** Task inputs follows **

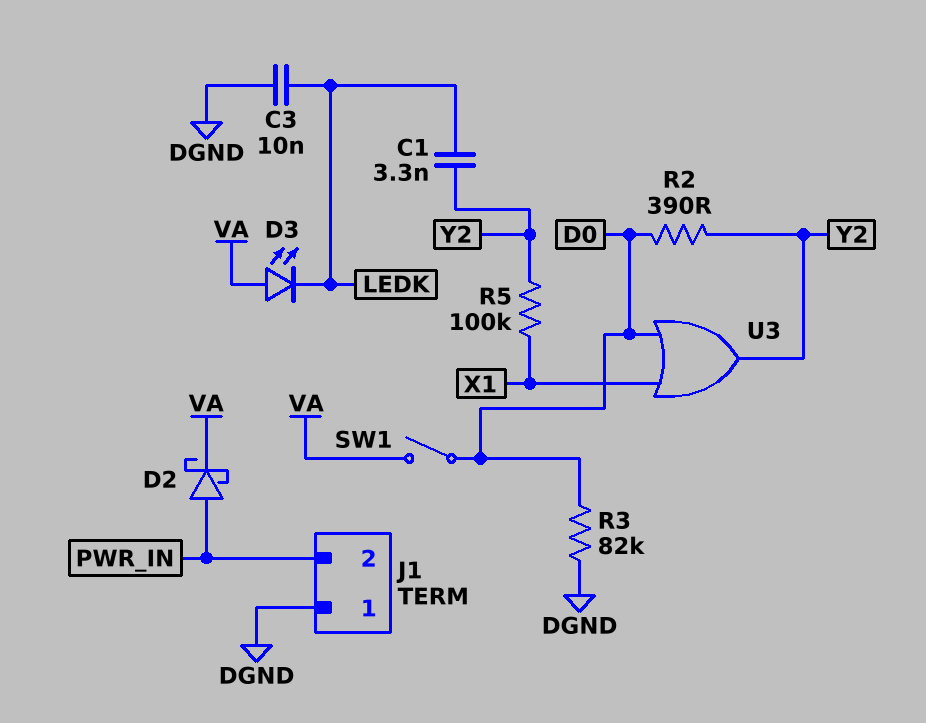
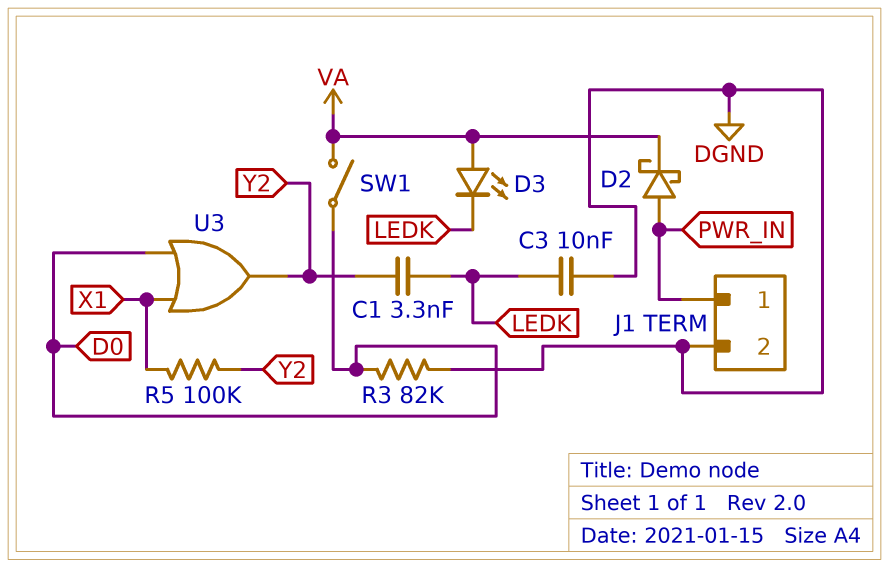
J1 pin 1: DGND -> PWR_IN
J1 pin 2: PWR_IN -> DGND
R2: 390 (D0, Y2) -> none

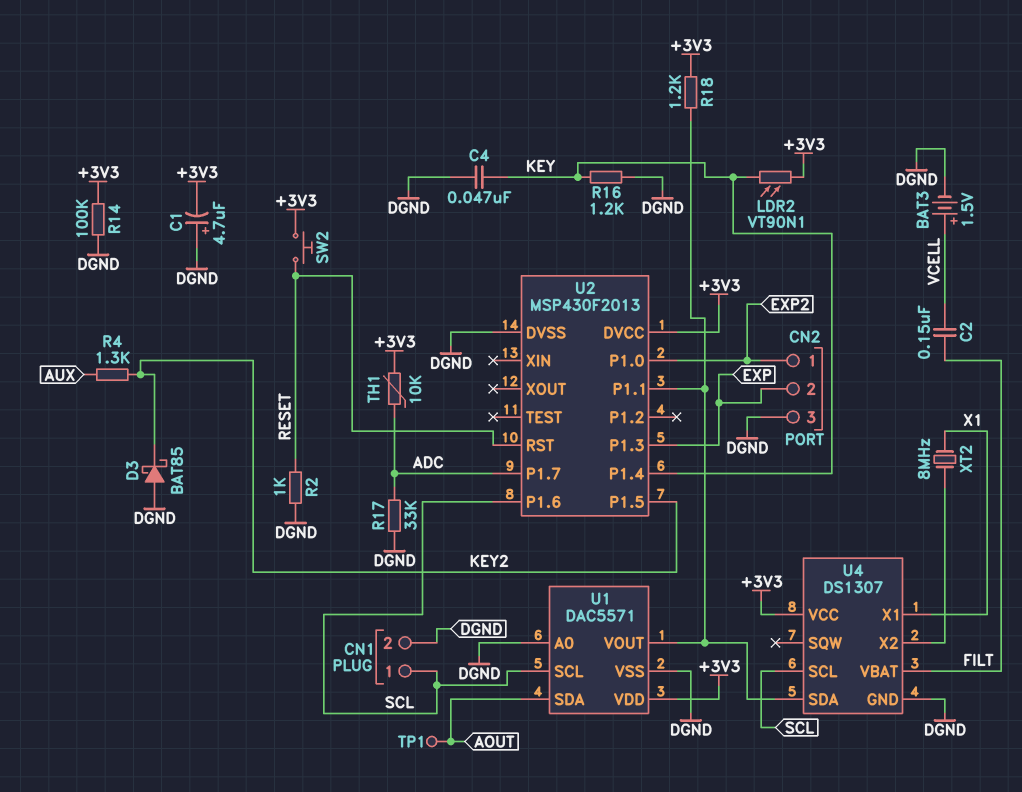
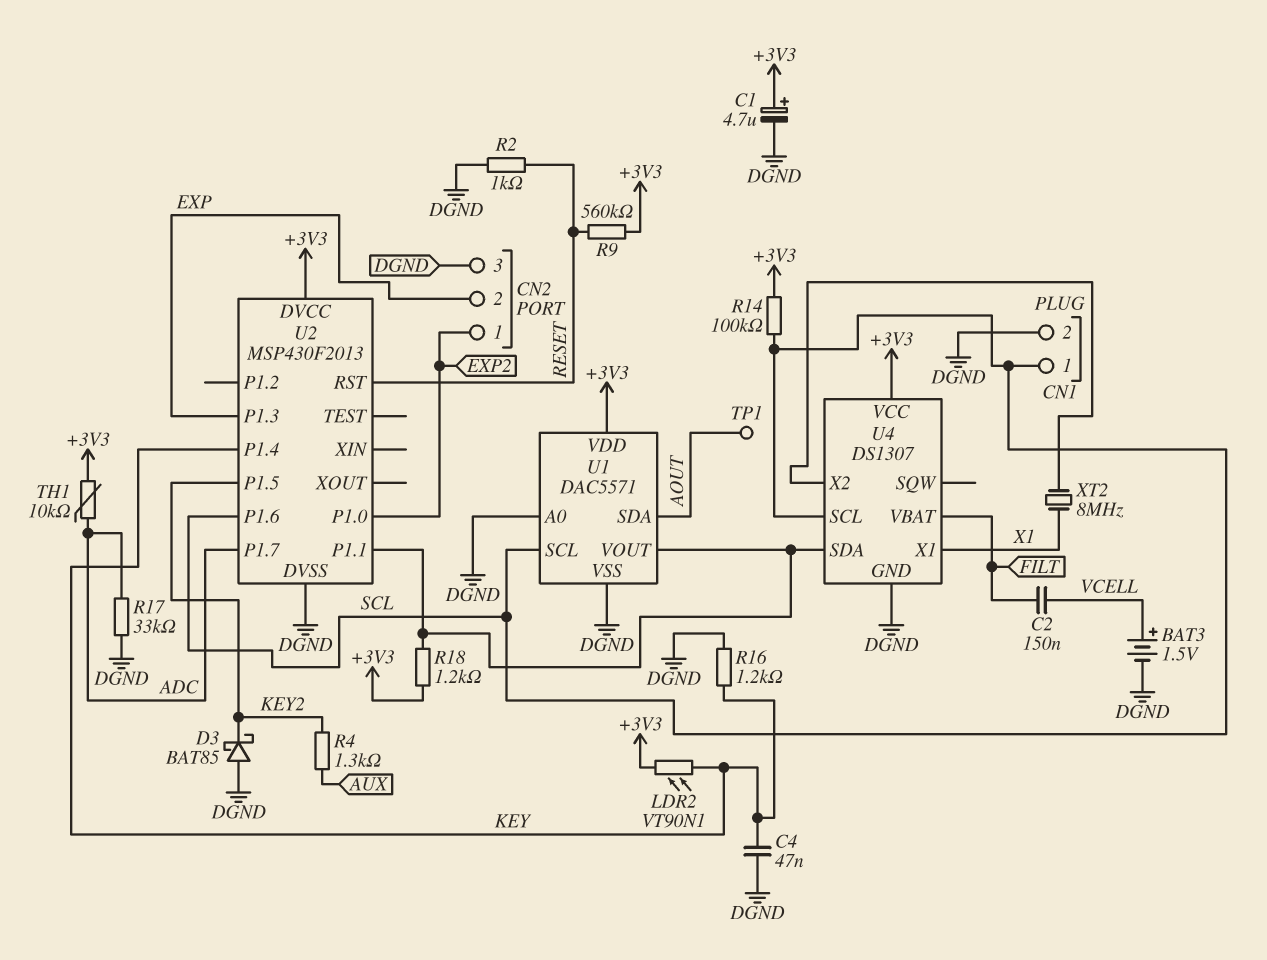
C1: 4.7uF (plus DGND, minus +3V3) -> 4.7uF (plus +3V3, minus DGND)
R9: none -> 560k (+3V3, RESET)
R14: 100k (+3V3, DGND) -> 100k (+3V3, SCL)
SW2: button (+3V3, RESET) -> none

** End of Task inputs **

Without the pictures, print the whole listing exactly as given.

J1 pin 1: DGND -> PWR_IN
J1 pin 2: PWR_IN -> DGND
R2: 390 (D0, Y2) -> none

C1: 4.7uF (plus DGND, minus +3V3) -> 4.7uF (plus +3V3, minus DGND)
R9: none -> 560k (+3V3, RESET)
R14: 100k (+3V3, DGND) -> 100k (+3V3, SCL)
SW2: button (+3V3, RESET) -> none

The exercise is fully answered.